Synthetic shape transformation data
--- START ---

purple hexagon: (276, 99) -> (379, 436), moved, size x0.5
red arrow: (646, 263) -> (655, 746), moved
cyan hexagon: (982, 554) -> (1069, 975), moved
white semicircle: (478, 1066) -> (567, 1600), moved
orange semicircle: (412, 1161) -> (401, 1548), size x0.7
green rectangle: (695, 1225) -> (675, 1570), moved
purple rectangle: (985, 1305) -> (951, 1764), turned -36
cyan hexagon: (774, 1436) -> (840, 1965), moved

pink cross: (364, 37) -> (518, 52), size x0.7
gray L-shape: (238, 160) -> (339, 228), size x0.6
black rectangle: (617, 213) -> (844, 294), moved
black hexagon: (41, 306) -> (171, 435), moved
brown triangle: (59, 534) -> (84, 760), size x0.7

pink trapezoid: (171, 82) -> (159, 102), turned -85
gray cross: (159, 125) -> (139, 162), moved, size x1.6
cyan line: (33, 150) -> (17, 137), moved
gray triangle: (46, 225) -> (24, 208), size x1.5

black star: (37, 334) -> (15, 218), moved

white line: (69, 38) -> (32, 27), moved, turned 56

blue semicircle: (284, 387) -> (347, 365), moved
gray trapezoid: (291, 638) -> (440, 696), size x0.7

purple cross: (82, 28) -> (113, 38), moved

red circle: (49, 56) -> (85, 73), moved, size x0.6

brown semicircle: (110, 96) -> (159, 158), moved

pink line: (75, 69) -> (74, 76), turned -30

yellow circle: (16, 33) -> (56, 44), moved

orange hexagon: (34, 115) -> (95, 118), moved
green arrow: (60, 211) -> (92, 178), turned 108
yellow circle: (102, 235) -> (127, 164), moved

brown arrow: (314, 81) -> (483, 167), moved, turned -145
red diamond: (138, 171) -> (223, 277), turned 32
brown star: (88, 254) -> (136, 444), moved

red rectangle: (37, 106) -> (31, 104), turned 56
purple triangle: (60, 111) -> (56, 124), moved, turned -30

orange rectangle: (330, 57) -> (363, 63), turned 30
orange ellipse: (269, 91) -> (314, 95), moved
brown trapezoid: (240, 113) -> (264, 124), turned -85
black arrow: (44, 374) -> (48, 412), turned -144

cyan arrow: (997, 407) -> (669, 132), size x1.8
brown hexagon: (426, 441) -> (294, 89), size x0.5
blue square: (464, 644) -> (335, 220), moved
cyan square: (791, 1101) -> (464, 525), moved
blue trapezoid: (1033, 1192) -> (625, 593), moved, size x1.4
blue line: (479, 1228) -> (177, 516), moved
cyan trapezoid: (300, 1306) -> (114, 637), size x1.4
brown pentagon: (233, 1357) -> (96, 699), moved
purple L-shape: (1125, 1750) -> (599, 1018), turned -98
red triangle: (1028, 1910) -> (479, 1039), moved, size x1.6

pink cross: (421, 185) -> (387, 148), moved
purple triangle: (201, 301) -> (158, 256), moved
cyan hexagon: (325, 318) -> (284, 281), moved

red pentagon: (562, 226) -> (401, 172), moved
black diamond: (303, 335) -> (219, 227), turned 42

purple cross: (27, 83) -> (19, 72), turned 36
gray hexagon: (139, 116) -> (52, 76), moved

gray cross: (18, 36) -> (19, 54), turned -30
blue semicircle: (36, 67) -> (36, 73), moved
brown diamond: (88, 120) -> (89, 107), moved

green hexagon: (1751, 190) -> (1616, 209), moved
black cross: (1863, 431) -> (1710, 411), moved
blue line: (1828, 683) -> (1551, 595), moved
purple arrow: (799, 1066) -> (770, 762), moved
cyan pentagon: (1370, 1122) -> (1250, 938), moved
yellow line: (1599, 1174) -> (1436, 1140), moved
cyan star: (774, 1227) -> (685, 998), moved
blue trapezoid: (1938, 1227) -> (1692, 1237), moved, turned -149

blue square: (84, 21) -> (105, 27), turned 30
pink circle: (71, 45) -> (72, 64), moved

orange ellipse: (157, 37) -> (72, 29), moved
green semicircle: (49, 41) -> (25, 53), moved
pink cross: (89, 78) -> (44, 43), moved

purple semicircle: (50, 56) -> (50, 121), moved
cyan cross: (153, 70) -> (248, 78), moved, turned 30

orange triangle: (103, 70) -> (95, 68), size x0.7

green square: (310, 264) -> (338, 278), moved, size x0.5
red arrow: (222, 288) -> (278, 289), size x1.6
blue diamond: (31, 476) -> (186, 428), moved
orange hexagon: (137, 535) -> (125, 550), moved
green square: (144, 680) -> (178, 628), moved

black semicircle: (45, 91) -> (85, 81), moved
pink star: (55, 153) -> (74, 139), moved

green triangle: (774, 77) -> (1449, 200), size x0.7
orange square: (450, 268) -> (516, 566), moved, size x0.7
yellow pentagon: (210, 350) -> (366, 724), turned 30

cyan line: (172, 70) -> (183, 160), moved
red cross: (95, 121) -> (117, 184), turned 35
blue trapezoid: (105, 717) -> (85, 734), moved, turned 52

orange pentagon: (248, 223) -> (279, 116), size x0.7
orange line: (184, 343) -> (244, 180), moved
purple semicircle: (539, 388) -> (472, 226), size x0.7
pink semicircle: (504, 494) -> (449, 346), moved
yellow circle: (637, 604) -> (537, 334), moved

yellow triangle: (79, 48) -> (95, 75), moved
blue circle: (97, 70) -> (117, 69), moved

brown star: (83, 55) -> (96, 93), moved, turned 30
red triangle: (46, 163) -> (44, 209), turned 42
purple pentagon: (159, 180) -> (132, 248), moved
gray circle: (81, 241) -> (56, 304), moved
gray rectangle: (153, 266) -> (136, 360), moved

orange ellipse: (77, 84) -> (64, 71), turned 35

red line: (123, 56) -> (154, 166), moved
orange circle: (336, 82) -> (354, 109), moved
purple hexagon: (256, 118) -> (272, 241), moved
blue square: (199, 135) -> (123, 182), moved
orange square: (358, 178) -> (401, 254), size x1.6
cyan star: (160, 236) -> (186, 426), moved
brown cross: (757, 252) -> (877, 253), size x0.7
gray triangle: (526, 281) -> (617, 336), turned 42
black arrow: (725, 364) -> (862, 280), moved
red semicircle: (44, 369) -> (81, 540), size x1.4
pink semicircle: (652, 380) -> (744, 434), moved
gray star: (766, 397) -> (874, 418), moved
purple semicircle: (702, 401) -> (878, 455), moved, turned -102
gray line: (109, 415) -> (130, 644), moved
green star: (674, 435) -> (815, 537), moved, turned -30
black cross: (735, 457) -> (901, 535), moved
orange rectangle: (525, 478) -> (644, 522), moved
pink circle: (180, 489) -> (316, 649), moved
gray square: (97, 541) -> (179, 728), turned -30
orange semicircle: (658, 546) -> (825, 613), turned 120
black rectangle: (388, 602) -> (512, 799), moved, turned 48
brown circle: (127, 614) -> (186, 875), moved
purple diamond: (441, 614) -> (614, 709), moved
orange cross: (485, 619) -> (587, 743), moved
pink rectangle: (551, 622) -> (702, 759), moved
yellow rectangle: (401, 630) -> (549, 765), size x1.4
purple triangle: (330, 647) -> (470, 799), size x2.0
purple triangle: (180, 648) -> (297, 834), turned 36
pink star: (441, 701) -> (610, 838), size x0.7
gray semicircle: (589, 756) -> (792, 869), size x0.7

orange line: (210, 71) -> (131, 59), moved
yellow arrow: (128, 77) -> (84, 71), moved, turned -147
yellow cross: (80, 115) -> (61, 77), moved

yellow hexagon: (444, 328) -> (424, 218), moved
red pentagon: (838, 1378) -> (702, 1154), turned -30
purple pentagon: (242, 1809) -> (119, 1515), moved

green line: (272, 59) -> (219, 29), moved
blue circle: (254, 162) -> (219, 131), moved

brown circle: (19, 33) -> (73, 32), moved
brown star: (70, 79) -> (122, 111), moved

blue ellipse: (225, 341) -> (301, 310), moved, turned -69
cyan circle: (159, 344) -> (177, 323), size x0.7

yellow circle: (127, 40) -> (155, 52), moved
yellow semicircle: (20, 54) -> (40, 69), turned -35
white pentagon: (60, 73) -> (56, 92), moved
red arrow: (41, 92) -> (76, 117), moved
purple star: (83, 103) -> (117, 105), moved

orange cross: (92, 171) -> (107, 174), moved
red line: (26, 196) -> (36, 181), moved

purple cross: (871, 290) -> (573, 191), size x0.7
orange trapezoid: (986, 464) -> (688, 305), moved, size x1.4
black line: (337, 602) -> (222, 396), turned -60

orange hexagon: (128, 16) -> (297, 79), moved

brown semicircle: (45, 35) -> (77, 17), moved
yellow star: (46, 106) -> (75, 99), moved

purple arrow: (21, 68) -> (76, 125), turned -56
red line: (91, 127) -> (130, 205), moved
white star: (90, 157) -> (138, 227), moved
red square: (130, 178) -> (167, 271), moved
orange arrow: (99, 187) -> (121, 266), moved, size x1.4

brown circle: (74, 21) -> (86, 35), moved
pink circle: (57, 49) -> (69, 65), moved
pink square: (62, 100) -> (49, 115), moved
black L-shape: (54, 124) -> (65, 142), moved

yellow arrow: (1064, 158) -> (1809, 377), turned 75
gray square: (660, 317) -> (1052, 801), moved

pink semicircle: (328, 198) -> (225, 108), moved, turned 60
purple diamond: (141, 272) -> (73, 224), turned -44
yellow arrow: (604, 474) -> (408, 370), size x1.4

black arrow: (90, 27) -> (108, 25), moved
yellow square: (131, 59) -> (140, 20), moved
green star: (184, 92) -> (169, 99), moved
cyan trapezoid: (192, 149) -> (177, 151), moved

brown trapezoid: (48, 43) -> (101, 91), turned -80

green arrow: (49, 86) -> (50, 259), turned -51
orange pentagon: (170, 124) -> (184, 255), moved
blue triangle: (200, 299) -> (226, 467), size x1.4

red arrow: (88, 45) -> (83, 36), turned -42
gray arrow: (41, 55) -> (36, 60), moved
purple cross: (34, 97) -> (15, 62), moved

--- END ---

> _Work item_: Using the entries above, give back exactly the line containing "brown circle: (127, 614) -> (186, 875), moved", the line containing "orange arrow: (99, 187)", and every line between them, and nothing else.

> _Your solution_:
brown circle: (127, 614) -> (186, 875), moved
purple diamond: (441, 614) -> (614, 709), moved
orange cross: (485, 619) -> (587, 743), moved
pink rectangle: (551, 622) -> (702, 759), moved
yellow rectangle: (401, 630) -> (549, 765), size x1.4
purple triangle: (330, 647) -> (470, 799), size x2.0
purple triangle: (180, 648) -> (297, 834), turned 36
pink star: (441, 701) -> (610, 838), size x0.7
gray semicircle: (589, 756) -> (792, 869), size x0.7

orange line: (210, 71) -> (131, 59), moved
yellow arrow: (128, 77) -> (84, 71), moved, turned -147
yellow cross: (80, 115) -> (61, 77), moved

yellow hexagon: (444, 328) -> (424, 218), moved
red pentagon: (838, 1378) -> (702, 1154), turned -30
purple pentagon: (242, 1809) -> (119, 1515), moved

green line: (272, 59) -> (219, 29), moved
blue circle: (254, 162) -> (219, 131), moved

brown circle: (19, 33) -> (73, 32), moved
brown star: (70, 79) -> (122, 111), moved

blue ellipse: (225, 341) -> (301, 310), moved, turned -69
cyan circle: (159, 344) -> (177, 323), size x0.7

yellow circle: (127, 40) -> (155, 52), moved
yellow semicircle: (20, 54) -> (40, 69), turned -35
white pentagon: (60, 73) -> (56, 92), moved
red arrow: (41, 92) -> (76, 117), moved
purple star: (83, 103) -> (117, 105), moved

orange cross: (92, 171) -> (107, 174), moved
red line: (26, 196) -> (36, 181), moved

purple cross: (871, 290) -> (573, 191), size x0.7
orange trapezoid: (986, 464) -> (688, 305), moved, size x1.4
black line: (337, 602) -> (222, 396), turned -60

orange hexagon: (128, 16) -> (297, 79), moved

brown semicircle: (45, 35) -> (77, 17), moved
yellow star: (46, 106) -> (75, 99), moved

purple arrow: (21, 68) -> (76, 125), turned -56
red line: (91, 127) -> (130, 205), moved
white star: (90, 157) -> (138, 227), moved
red square: (130, 178) -> (167, 271), moved
orange arrow: (99, 187) -> (121, 266), moved, size x1.4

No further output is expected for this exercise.